*** Opening Provided data ***

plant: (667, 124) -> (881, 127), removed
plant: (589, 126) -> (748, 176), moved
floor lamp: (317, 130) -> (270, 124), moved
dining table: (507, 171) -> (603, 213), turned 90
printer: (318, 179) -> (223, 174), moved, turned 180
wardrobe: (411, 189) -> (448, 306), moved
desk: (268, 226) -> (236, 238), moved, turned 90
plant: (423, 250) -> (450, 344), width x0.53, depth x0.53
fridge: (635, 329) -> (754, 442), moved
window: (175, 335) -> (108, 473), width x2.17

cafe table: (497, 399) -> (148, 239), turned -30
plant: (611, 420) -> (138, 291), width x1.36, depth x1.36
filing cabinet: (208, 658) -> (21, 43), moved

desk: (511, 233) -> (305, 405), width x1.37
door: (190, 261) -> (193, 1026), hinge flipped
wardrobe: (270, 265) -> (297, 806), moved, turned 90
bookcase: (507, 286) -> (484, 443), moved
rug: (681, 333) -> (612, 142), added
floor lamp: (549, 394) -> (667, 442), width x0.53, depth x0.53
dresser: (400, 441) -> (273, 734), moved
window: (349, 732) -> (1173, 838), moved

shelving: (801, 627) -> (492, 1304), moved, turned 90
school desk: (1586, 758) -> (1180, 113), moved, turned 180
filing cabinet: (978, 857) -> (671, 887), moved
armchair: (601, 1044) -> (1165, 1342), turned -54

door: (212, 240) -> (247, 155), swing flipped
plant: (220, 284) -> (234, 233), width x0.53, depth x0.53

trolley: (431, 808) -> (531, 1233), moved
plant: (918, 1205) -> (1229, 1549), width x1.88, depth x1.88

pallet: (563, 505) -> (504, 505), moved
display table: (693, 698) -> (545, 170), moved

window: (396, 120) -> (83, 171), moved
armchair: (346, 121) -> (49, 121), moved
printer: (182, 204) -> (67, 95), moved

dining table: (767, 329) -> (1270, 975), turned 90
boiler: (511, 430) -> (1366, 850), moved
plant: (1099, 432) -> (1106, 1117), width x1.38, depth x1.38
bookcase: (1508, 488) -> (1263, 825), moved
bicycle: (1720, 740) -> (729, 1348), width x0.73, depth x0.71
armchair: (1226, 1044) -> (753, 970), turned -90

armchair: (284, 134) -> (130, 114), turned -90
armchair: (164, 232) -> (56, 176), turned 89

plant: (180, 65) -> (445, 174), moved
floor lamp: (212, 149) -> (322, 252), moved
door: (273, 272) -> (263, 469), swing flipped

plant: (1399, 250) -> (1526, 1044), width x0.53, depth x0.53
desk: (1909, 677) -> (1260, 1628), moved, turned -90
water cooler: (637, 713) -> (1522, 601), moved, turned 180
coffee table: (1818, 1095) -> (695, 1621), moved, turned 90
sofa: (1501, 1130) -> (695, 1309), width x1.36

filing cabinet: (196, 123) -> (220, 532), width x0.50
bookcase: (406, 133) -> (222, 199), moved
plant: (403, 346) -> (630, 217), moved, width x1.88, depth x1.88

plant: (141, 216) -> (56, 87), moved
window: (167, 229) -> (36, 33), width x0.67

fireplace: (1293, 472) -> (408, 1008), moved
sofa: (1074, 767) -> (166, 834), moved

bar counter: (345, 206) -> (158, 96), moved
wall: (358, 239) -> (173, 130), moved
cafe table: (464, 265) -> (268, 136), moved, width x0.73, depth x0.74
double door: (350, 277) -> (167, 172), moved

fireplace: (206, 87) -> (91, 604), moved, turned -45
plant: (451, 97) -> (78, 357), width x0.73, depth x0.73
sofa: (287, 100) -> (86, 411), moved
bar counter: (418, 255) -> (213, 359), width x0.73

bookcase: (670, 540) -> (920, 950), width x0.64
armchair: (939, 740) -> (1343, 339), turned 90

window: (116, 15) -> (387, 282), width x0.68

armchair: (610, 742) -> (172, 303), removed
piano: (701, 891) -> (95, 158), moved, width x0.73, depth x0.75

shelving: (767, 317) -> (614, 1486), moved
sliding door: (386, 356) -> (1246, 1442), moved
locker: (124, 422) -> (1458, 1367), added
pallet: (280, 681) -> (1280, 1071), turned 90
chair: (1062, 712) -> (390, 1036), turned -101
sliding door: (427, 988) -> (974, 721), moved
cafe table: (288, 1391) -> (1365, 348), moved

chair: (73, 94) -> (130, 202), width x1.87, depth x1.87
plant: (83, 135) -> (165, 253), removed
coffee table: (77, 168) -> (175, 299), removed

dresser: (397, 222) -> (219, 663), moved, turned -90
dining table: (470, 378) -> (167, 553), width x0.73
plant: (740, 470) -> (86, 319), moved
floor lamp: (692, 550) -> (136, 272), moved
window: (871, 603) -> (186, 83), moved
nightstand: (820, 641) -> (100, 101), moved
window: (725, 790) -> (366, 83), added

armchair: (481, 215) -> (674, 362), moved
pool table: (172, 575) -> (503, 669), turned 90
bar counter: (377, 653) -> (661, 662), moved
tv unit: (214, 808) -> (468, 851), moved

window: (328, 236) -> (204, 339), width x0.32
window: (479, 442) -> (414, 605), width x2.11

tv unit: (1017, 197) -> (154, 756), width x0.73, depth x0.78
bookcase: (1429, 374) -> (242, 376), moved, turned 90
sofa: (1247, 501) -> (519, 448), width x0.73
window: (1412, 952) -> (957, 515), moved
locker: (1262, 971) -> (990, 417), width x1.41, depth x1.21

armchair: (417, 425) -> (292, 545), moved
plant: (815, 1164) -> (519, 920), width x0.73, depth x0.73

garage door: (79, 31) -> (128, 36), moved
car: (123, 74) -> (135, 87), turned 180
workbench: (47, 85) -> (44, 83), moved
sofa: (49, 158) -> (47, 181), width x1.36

*** Closing Provided data ***

◆ Task goal
Retype all of the data word for word.

◆ Solution to the problem
plant: (667, 124) -> (881, 127), removed
plant: (589, 126) -> (748, 176), moved
floor lamp: (317, 130) -> (270, 124), moved
dining table: (507, 171) -> (603, 213), turned 90
printer: (318, 179) -> (223, 174), moved, turned 180
wardrobe: (411, 189) -> (448, 306), moved
desk: (268, 226) -> (236, 238), moved, turned 90
plant: (423, 250) -> (450, 344), width x0.53, depth x0.53
fridge: (635, 329) -> (754, 442), moved
window: (175, 335) -> (108, 473), width x2.17

cafe table: (497, 399) -> (148, 239), turned -30
plant: (611, 420) -> (138, 291), width x1.36, depth x1.36
filing cabinet: (208, 658) -> (21, 43), moved

desk: (511, 233) -> (305, 405), width x1.37
door: (190, 261) -> (193, 1026), hinge flipped
wardrobe: (270, 265) -> (297, 806), moved, turned 90
bookcase: (507, 286) -> (484, 443), moved
rug: (681, 333) -> (612, 142), added
floor lamp: (549, 394) -> (667, 442), width x0.53, depth x0.53
dresser: (400, 441) -> (273, 734), moved
window: (349, 732) -> (1173, 838), moved

shelving: (801, 627) -> (492, 1304), moved, turned 90
school desk: (1586, 758) -> (1180, 113), moved, turned 180
filing cabinet: (978, 857) -> (671, 887), moved
armchair: (601, 1044) -> (1165, 1342), turned -54

door: (212, 240) -> (247, 155), swing flipped
plant: (220, 284) -> (234, 233), width x0.53, depth x0.53

trolley: (431, 808) -> (531, 1233), moved
plant: (918, 1205) -> (1229, 1549), width x1.88, depth x1.88

pallet: (563, 505) -> (504, 505), moved
display table: (693, 698) -> (545, 170), moved

window: (396, 120) -> (83, 171), moved
armchair: (346, 121) -> (49, 121), moved
printer: (182, 204) -> (67, 95), moved

dining table: (767, 329) -> (1270, 975), turned 90
boiler: (511, 430) -> (1366, 850), moved
plant: (1099, 432) -> (1106, 1117), width x1.38, depth x1.38
bookcase: (1508, 488) -> (1263, 825), moved
bicycle: (1720, 740) -> (729, 1348), width x0.73, depth x0.71
armchair: (1226, 1044) -> (753, 970), turned -90

armchair: (284, 134) -> (130, 114), turned -90
armchair: (164, 232) -> (56, 176), turned 89

plant: (180, 65) -> (445, 174), moved
floor lamp: (212, 149) -> (322, 252), moved
door: (273, 272) -> (263, 469), swing flipped

plant: (1399, 250) -> (1526, 1044), width x0.53, depth x0.53
desk: (1909, 677) -> (1260, 1628), moved, turned -90
water cooler: (637, 713) -> (1522, 601), moved, turned 180
coffee table: (1818, 1095) -> (695, 1621), moved, turned 90
sofa: (1501, 1130) -> (695, 1309), width x1.36

filing cabinet: (196, 123) -> (220, 532), width x0.50
bookcase: (406, 133) -> (222, 199), moved
plant: (403, 346) -> (630, 217), moved, width x1.88, depth x1.88

plant: (141, 216) -> (56, 87), moved
window: (167, 229) -> (36, 33), width x0.67

fireplace: (1293, 472) -> (408, 1008), moved
sofa: (1074, 767) -> (166, 834), moved

bar counter: (345, 206) -> (158, 96), moved
wall: (358, 239) -> (173, 130), moved
cafe table: (464, 265) -> (268, 136), moved, width x0.73, depth x0.74
double door: (350, 277) -> (167, 172), moved

fireplace: (206, 87) -> (91, 604), moved, turned -45
plant: (451, 97) -> (78, 357), width x0.73, depth x0.73
sofa: (287, 100) -> (86, 411), moved
bar counter: (418, 255) -> (213, 359), width x0.73

bookcase: (670, 540) -> (920, 950), width x0.64
armchair: (939, 740) -> (1343, 339), turned 90

window: (116, 15) -> (387, 282), width x0.68

armchair: (610, 742) -> (172, 303), removed
piano: (701, 891) -> (95, 158), moved, width x0.73, depth x0.75

shelving: (767, 317) -> (614, 1486), moved
sliding door: (386, 356) -> (1246, 1442), moved
locker: (124, 422) -> (1458, 1367), added
pallet: (280, 681) -> (1280, 1071), turned 90
chair: (1062, 712) -> (390, 1036), turned -101
sliding door: (427, 988) -> (974, 721), moved
cafe table: (288, 1391) -> (1365, 348), moved

chair: (73, 94) -> (130, 202), width x1.87, depth x1.87
plant: (83, 135) -> (165, 253), removed
coffee table: (77, 168) -> (175, 299), removed

dresser: (397, 222) -> (219, 663), moved, turned -90
dining table: (470, 378) -> (167, 553), width x0.73
plant: (740, 470) -> (86, 319), moved
floor lamp: (692, 550) -> (136, 272), moved
window: (871, 603) -> (186, 83), moved
nightstand: (820, 641) -> (100, 101), moved
window: (725, 790) -> (366, 83), added

armchair: (481, 215) -> (674, 362), moved
pool table: (172, 575) -> (503, 669), turned 90
bar counter: (377, 653) -> (661, 662), moved
tv unit: (214, 808) -> (468, 851), moved

window: (328, 236) -> (204, 339), width x0.32
window: (479, 442) -> (414, 605), width x2.11

tv unit: (1017, 197) -> (154, 756), width x0.73, depth x0.78
bookcase: (1429, 374) -> (242, 376), moved, turned 90
sofa: (1247, 501) -> (519, 448), width x0.73
window: (1412, 952) -> (957, 515), moved
locker: (1262, 971) -> (990, 417), width x1.41, depth x1.21

armchair: (417, 425) -> (292, 545), moved
plant: (815, 1164) -> (519, 920), width x0.73, depth x0.73

garage door: (79, 31) -> (128, 36), moved
car: (123, 74) -> (135, 87), turned 180
workbench: (47, 85) -> (44, 83), moved
sofa: (49, 158) -> (47, 181), width x1.36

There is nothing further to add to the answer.